§ What the exercise asks: Drop every picture, then print the rest of the listing exactly as given.

§ Study material:
┌──

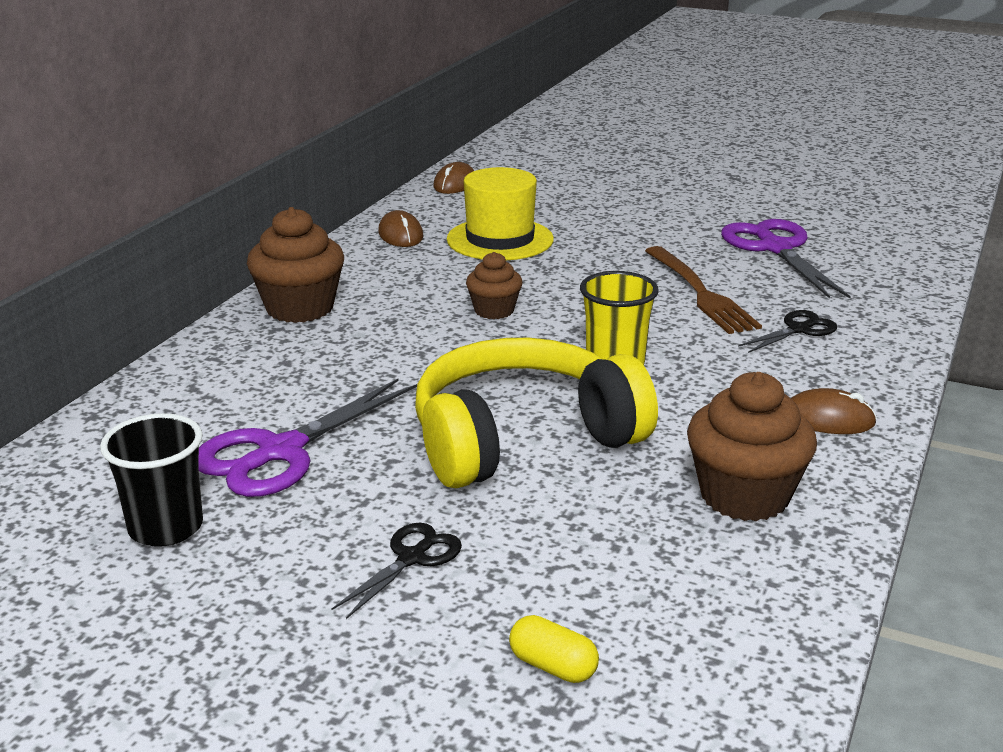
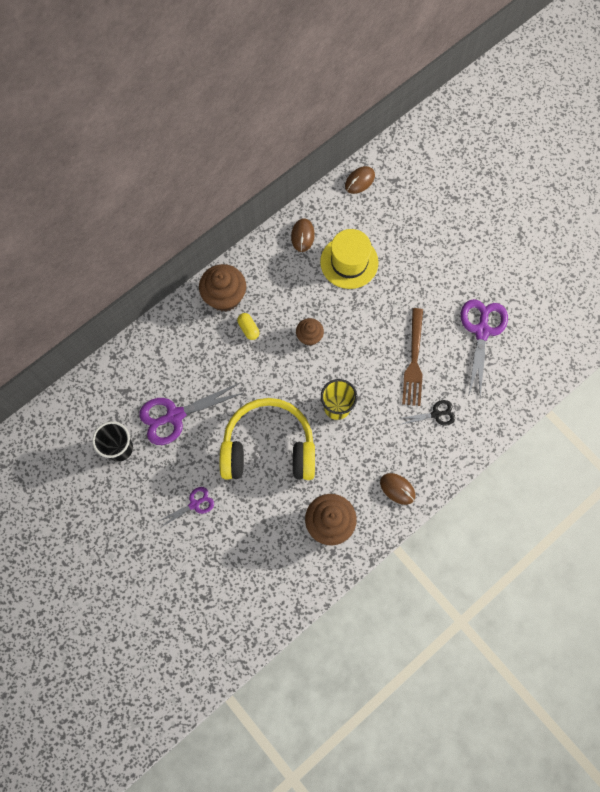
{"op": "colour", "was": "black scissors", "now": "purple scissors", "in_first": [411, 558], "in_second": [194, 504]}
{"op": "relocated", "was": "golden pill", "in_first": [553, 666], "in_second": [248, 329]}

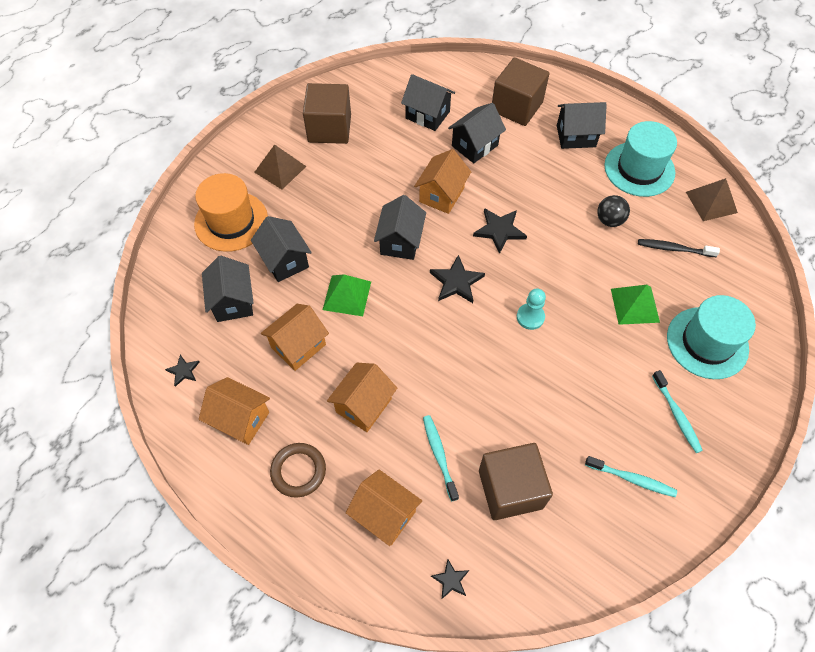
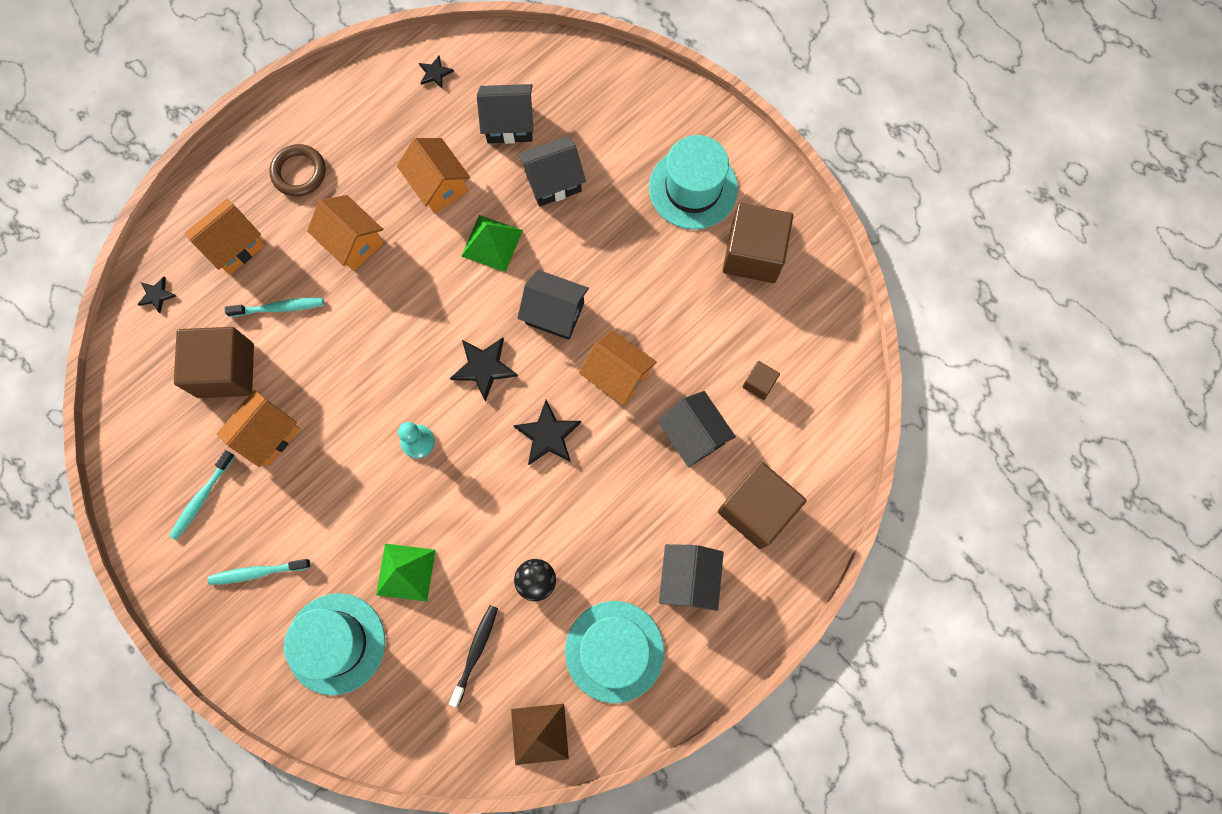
{"op": "exchanged", "was": "black toy house", "now": "dark brown block", "in_first": [427, 115], "in_second": [759, 383]}
{"op": "exchanged", "was": "dark brown solid pyramid", "now": "aqua top hat", "in_first": [280, 169], "in_second": [693, 188]}
{"op": "missing", "was": "bright orange top hat", "in_first": [231, 221]}
{"op": "relocated", "was": "bright orange toy house", "in_first": [240, 419], "in_second": [268, 435]}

└──

§ Answer box:
{"op": "colour", "was": "black scissors", "now": "purple scissors", "in_first": [411, 558], "in_second": [194, 504]}
{"op": "relocated", "was": "golden pill", "in_first": [553, 666], "in_second": [248, 329]}

{"op": "exchanged", "was": "black toy house", "now": "dark brown block", "in_first": [427, 115], "in_second": [759, 383]}
{"op": "exchanged", "was": "dark brown solid pyramid", "now": "aqua top hat", "in_first": [280, 169], "in_second": [693, 188]}
{"op": "missing", "was": "bright orange top hat", "in_first": [231, 221]}
{"op": "relocated", "was": "bright orange toy house", "in_first": [240, 419], "in_second": [268, 435]}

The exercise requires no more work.